**EXERCISE DESCRIPTION:** Every entry below has to appear again in your reply, word for word, but no picture may.

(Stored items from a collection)
.....

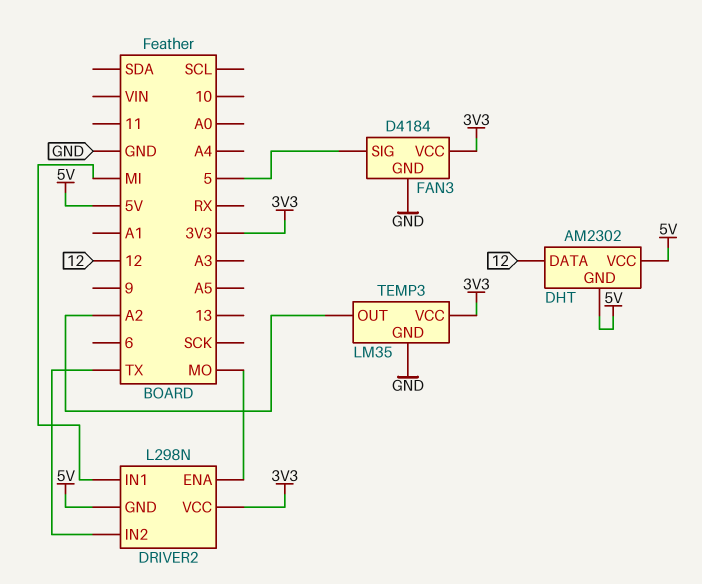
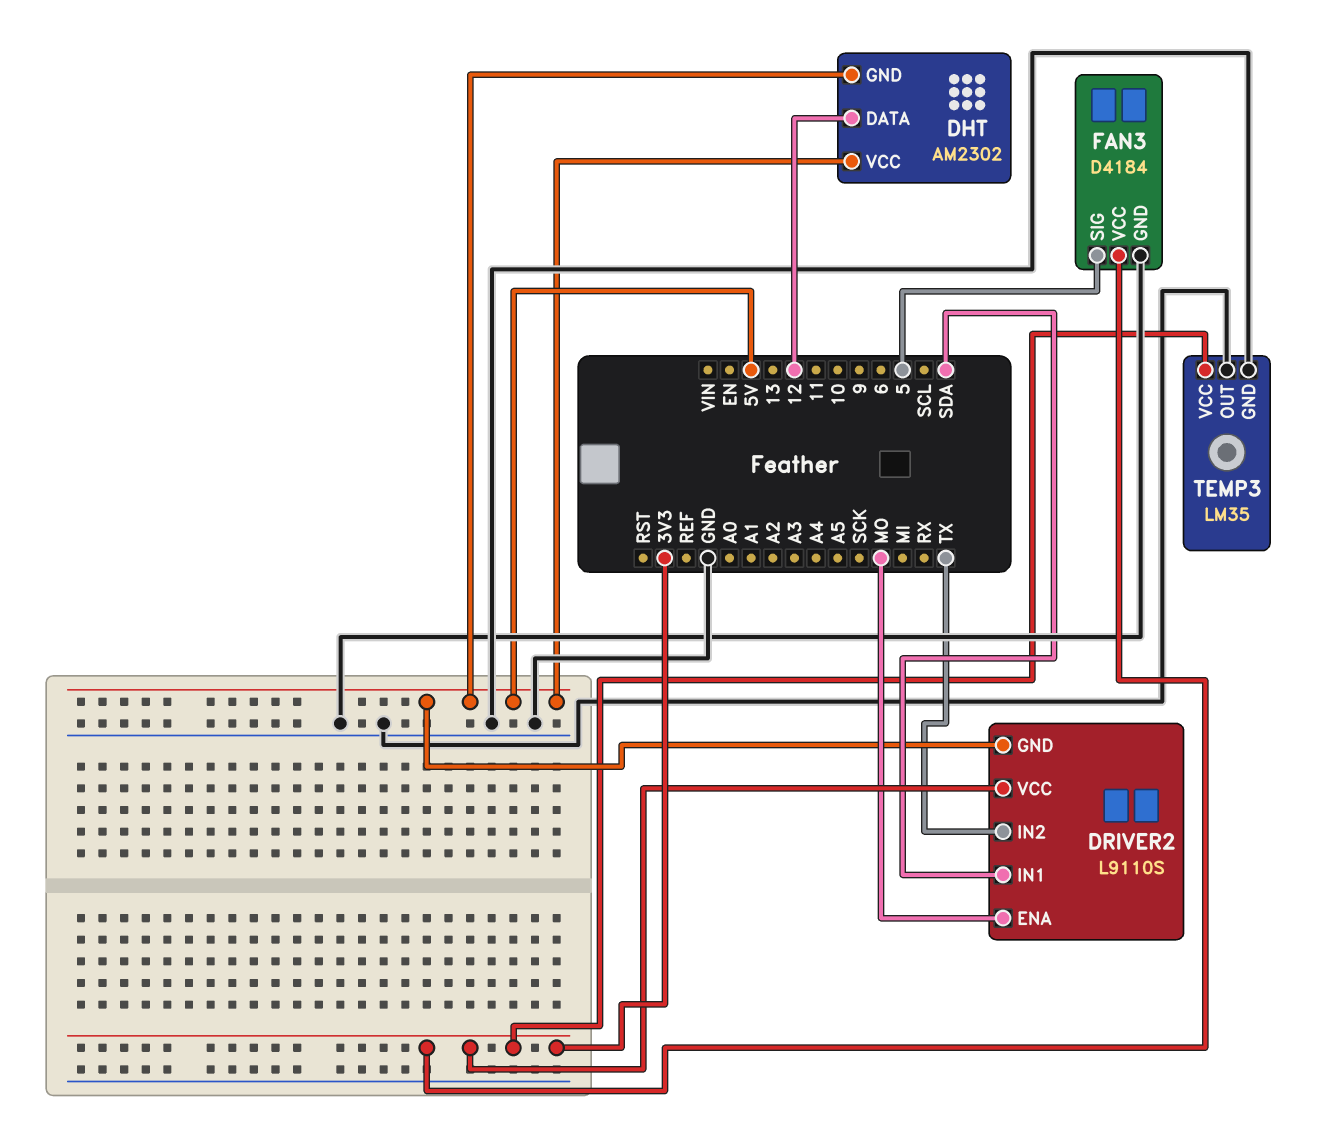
DRIVER2: L298N -> L9110S
DRIVER2 pin IN1: MI -> SDA
TEMP3 pin OUT: A2 -> GND

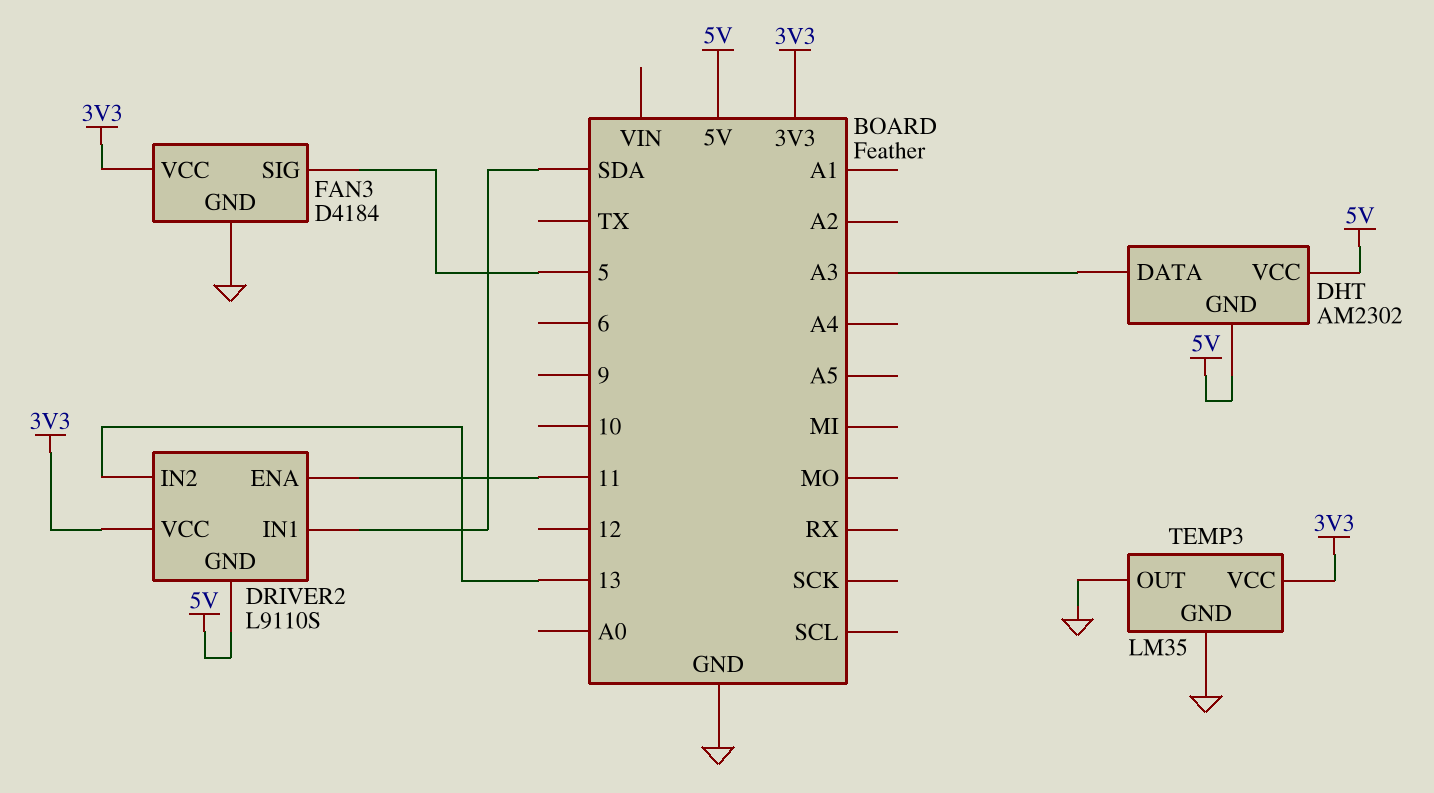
DHT pin DATA: 12 -> A3
DRIVER2 pin ENA: MO -> 11
DRIVER2 pin IN2: TX -> 13

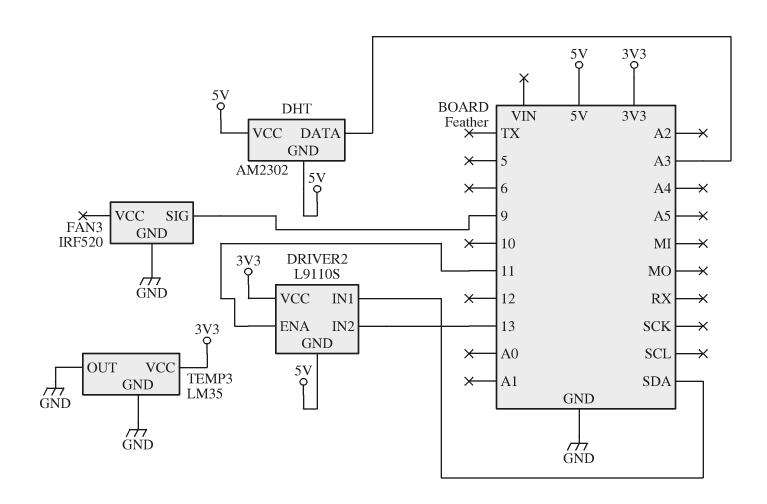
FAN3: D4184 -> IRF520
FAN3 pin SIG: 5 -> 9
FAN3 pin VCC: 3V3 -> none

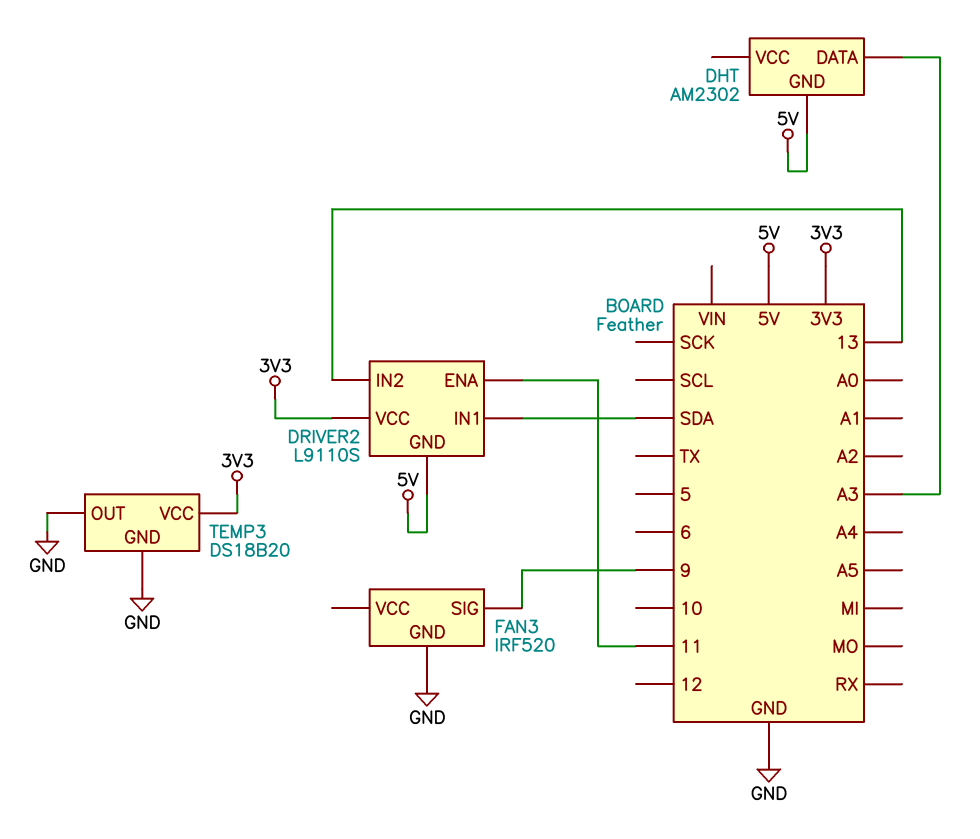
DHT pin VCC: 5V -> none
TEMP3: LM35 -> DS18B20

.....

**RESULT FOR THIS EXERCISE:**
DRIVER2: L298N -> L9110S
DRIVER2 pin IN1: MI -> SDA
TEMP3 pin OUT: A2 -> GND

DHT pin DATA: 12 -> A3
DRIVER2 pin ENA: MO -> 11
DRIVER2 pin IN2: TX -> 13

FAN3: D4184 -> IRF520
FAN3 pin SIG: 5 -> 9
FAN3 pin VCC: 3V3 -> none

DHT pin VCC: 5V -> none
TEMP3: LM35 -> DS18B20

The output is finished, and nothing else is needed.